-- Opening Marker --

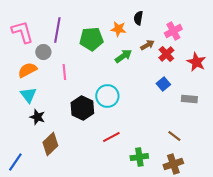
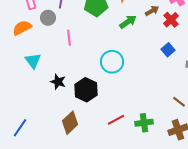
orange semicircle: (27, 70) -> (22, 28), moved
black hexagon: (82, 108) -> (86, 90), moved
black star: (37, 117) -> (58, 82), moved
red line: (111, 137) -> (116, 120), moved
brown diamond: (50, 144) -> (70, 123), moved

-- Closing Marker --

▶ **Exercise description**:
Please give back the material above exactly as written, pictures omitted.

▶ **Problem solution**:
orange semicircle: (27, 70) -> (22, 28), moved
black hexagon: (82, 108) -> (86, 90), moved
black star: (37, 117) -> (58, 82), moved
red line: (111, 137) -> (116, 120), moved
brown diamond: (50, 144) -> (70, 123), moved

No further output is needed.